Object state comparisons.
______________________________

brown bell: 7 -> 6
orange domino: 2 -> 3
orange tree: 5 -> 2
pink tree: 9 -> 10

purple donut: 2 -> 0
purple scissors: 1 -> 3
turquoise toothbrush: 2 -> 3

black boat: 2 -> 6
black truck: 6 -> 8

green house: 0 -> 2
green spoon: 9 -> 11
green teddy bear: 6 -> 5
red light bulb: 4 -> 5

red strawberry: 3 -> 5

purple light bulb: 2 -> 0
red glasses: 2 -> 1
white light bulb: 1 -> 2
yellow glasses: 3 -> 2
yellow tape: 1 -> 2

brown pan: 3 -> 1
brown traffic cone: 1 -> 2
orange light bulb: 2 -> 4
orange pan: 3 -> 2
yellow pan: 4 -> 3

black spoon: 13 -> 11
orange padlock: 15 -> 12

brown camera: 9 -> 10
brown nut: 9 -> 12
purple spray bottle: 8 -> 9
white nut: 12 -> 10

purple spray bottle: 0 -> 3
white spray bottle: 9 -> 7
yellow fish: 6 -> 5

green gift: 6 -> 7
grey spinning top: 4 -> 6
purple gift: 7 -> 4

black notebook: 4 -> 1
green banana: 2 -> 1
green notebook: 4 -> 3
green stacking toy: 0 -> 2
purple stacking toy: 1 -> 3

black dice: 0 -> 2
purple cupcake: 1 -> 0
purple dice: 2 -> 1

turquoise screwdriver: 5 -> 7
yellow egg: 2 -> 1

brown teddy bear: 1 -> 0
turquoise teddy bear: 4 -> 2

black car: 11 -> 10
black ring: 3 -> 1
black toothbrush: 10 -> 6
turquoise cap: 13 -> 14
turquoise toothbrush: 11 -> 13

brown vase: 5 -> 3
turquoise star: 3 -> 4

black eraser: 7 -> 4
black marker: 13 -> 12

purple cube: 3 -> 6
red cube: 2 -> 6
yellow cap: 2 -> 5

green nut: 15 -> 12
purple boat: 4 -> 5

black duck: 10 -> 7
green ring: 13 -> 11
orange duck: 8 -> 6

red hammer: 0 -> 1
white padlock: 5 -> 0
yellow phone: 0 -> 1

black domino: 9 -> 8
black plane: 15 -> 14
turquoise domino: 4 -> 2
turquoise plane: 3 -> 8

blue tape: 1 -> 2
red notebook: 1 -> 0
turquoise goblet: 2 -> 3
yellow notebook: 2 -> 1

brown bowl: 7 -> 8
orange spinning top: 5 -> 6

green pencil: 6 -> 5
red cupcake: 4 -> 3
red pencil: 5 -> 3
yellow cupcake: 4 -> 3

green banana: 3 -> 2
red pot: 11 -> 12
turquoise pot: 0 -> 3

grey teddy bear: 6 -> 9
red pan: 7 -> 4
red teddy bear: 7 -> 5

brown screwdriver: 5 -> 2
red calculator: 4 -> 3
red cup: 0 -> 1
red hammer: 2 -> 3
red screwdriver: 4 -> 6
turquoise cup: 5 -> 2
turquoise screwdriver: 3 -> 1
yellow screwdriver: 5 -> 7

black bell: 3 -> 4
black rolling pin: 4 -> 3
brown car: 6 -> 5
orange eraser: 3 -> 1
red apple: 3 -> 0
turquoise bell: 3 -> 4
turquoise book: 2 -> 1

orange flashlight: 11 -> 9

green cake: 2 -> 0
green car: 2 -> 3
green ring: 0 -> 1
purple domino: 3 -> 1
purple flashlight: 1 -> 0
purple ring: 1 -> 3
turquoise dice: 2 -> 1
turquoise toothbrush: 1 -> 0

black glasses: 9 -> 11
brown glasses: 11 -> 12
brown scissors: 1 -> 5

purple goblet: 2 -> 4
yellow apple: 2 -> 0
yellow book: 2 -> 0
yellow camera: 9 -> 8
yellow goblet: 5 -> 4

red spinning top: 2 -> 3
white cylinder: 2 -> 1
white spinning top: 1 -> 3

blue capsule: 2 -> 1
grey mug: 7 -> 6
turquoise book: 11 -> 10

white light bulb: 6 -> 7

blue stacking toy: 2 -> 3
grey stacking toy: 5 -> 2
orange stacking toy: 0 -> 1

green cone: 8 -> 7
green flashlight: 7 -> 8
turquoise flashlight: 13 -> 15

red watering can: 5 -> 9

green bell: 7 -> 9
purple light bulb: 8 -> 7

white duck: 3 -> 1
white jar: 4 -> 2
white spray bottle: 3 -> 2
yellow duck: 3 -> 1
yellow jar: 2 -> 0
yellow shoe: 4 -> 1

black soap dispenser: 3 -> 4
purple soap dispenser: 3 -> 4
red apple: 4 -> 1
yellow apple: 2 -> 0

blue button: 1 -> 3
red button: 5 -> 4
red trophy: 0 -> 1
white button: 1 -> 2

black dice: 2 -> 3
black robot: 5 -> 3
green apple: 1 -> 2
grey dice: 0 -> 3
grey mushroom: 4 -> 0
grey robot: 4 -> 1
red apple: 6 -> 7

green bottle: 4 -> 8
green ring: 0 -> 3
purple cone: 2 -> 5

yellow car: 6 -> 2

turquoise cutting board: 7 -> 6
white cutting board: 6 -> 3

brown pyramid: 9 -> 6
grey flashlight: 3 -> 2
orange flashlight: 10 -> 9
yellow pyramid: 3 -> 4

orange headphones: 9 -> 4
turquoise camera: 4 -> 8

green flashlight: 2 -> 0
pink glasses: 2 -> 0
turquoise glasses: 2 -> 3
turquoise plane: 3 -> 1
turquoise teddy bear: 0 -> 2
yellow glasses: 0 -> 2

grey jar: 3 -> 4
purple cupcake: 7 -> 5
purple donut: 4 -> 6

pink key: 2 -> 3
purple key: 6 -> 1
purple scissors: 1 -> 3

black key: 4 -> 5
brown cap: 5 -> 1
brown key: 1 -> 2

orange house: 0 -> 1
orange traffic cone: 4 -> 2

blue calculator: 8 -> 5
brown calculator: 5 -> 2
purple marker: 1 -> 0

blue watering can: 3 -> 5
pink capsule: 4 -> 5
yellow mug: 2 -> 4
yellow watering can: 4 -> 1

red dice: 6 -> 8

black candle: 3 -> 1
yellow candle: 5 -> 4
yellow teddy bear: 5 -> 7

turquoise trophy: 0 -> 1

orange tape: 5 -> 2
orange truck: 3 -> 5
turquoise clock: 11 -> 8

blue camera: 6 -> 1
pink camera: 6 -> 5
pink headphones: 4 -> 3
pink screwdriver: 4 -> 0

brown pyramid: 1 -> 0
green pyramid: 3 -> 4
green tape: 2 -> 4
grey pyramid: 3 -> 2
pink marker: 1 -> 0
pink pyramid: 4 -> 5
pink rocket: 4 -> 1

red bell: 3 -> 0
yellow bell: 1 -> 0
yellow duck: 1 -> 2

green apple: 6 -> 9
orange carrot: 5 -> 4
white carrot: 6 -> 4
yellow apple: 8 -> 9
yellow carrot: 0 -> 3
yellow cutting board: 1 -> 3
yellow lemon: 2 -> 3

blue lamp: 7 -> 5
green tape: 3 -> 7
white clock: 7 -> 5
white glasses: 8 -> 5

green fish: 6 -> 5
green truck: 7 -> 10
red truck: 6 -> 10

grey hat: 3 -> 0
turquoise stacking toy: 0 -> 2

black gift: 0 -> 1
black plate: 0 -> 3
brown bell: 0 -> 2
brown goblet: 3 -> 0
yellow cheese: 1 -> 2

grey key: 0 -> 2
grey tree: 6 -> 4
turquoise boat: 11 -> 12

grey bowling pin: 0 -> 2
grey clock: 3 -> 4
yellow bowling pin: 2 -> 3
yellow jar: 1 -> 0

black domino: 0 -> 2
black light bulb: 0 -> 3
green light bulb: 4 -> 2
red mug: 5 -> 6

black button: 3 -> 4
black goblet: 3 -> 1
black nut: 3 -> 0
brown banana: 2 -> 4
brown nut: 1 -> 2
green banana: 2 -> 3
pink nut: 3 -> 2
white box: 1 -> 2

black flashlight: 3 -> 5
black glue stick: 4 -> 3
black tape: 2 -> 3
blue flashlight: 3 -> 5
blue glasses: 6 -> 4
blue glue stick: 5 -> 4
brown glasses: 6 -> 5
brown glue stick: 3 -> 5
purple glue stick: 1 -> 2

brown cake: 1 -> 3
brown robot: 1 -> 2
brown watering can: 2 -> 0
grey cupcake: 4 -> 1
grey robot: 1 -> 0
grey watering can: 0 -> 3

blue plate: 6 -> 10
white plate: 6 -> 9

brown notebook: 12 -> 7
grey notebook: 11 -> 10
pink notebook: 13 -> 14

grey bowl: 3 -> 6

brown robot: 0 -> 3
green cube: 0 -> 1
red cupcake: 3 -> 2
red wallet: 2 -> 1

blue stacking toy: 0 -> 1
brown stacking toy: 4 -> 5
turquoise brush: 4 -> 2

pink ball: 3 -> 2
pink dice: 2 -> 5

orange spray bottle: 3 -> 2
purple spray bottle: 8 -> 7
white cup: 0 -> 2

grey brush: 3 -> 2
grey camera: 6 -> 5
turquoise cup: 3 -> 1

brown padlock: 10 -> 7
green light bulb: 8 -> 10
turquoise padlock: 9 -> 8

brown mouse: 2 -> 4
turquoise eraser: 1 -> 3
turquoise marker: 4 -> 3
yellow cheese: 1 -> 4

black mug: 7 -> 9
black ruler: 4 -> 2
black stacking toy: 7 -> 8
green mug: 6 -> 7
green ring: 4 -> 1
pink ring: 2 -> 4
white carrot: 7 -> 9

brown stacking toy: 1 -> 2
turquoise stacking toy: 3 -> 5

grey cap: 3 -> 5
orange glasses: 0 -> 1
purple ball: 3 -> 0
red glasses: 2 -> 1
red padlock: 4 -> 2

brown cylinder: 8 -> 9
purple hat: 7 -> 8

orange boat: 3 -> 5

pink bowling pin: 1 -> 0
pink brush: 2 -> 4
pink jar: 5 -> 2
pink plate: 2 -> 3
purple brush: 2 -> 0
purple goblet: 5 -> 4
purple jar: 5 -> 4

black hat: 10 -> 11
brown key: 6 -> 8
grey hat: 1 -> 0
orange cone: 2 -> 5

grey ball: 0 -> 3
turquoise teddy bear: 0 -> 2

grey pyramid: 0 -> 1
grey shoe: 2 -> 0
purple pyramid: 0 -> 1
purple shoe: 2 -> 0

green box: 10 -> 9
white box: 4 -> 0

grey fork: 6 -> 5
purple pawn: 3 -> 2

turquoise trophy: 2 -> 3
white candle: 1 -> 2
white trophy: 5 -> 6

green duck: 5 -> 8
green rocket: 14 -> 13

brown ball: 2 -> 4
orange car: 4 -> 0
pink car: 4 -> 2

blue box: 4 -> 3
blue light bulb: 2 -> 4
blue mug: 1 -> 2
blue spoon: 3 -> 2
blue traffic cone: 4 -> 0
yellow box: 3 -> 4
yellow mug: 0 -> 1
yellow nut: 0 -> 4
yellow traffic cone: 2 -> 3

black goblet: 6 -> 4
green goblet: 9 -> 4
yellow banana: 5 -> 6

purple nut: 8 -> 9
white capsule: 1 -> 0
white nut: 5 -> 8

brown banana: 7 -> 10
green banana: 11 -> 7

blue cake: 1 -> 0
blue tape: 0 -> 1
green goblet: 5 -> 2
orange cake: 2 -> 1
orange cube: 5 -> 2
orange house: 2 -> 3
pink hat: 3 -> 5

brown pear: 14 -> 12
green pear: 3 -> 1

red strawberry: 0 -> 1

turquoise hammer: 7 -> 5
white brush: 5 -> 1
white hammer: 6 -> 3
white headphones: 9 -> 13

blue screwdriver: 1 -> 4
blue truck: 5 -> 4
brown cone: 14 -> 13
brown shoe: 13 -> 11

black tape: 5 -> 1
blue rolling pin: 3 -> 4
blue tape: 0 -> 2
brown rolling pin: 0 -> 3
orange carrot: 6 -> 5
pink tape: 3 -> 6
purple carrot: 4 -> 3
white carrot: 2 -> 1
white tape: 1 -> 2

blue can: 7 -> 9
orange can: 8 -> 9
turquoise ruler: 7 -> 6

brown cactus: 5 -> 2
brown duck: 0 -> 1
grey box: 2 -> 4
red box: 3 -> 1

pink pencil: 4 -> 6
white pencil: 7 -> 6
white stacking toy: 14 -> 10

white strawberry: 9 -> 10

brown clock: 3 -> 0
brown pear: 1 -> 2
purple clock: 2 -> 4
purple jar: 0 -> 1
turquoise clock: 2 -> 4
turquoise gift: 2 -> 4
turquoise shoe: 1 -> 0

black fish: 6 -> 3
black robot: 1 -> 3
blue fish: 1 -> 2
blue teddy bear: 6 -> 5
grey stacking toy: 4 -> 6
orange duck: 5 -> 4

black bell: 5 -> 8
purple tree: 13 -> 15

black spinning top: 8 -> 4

______________________________

WORK INSTRUCTIONS. Please count the lines in the records that hold the string "traffic", and give the number alone.

ANSWER SECTION. 4